• Record excerpts:
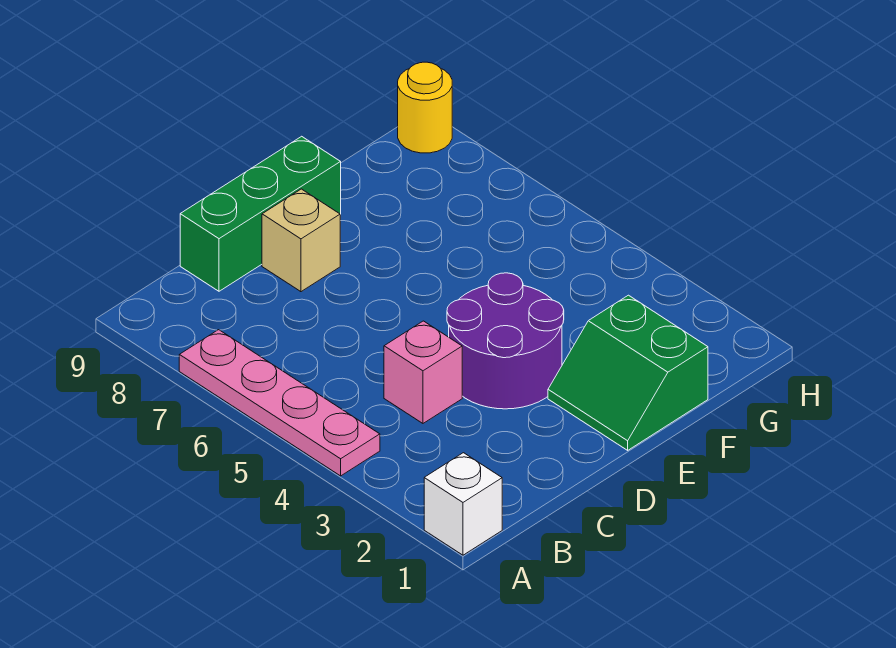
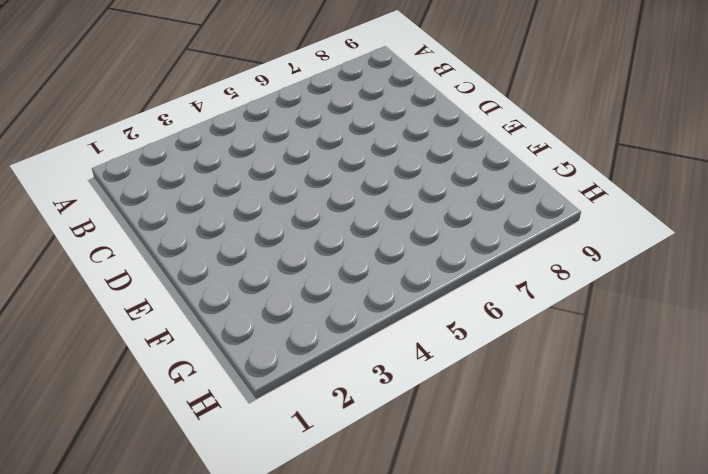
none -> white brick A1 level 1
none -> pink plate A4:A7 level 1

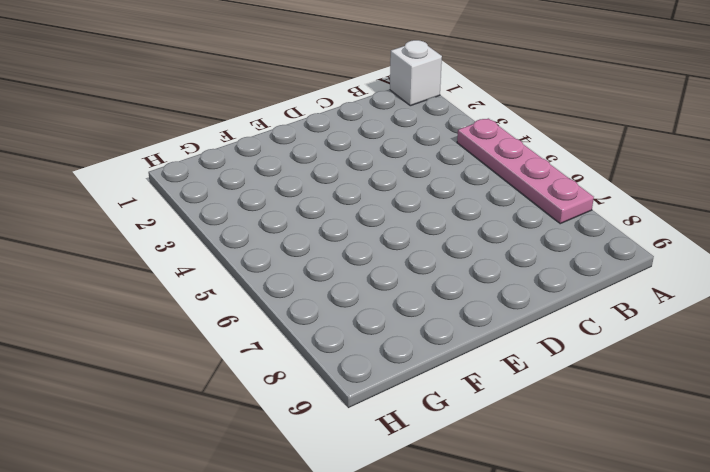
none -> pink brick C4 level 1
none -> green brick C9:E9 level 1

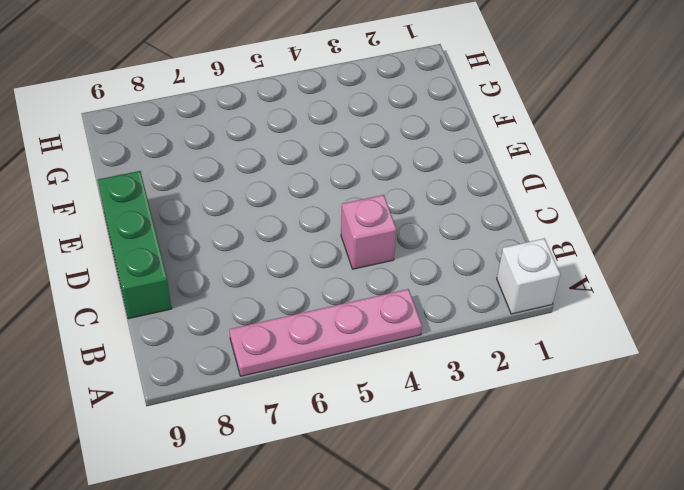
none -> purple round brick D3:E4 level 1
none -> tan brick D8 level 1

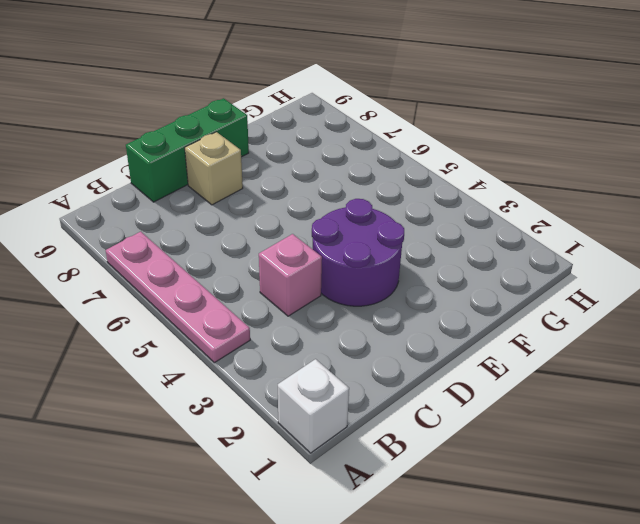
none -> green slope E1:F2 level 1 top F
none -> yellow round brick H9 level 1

--

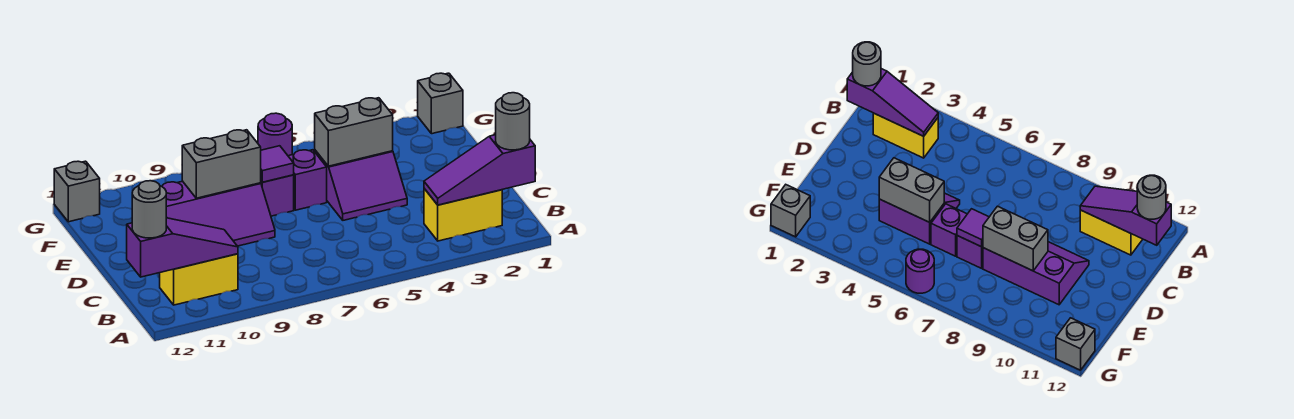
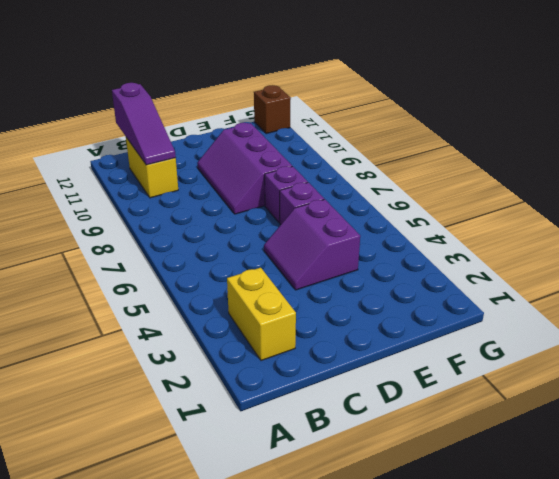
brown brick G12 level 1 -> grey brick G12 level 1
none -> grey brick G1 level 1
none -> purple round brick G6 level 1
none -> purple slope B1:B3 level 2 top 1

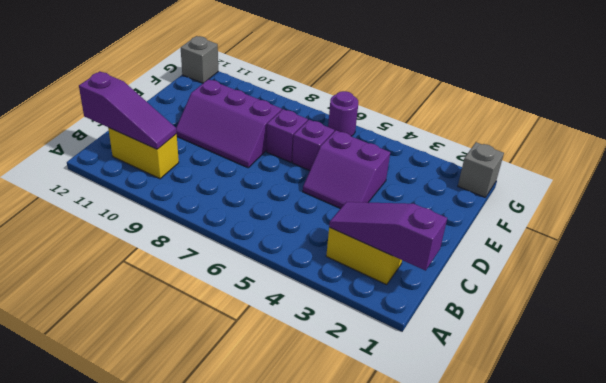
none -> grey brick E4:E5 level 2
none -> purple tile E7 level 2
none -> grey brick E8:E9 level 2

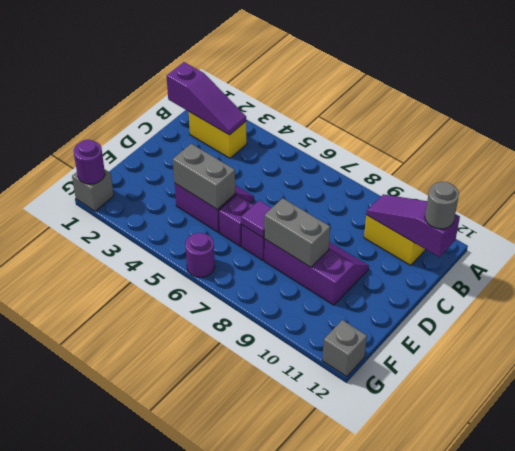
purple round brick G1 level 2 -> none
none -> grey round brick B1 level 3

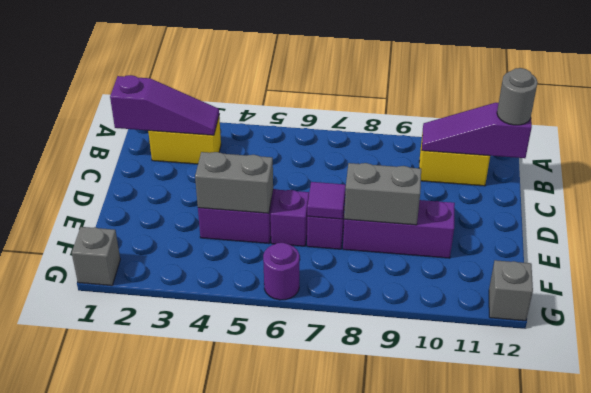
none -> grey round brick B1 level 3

• Aim of the task: Reproduce the entries exactly, from the line with "none -> white brick A1 level 1" to the line with "none -> yellow round brick H9 level 1", both lines included, keeping no pictures.

• Response below:
none -> white brick A1 level 1
none -> pink plate A4:A7 level 1

none -> pink brick C4 level 1
none -> green brick C9:E9 level 1

none -> purple round brick D3:E4 level 1
none -> tan brick D8 level 1

none -> green slope E1:F2 level 1 top F
none -> yellow round brick H9 level 1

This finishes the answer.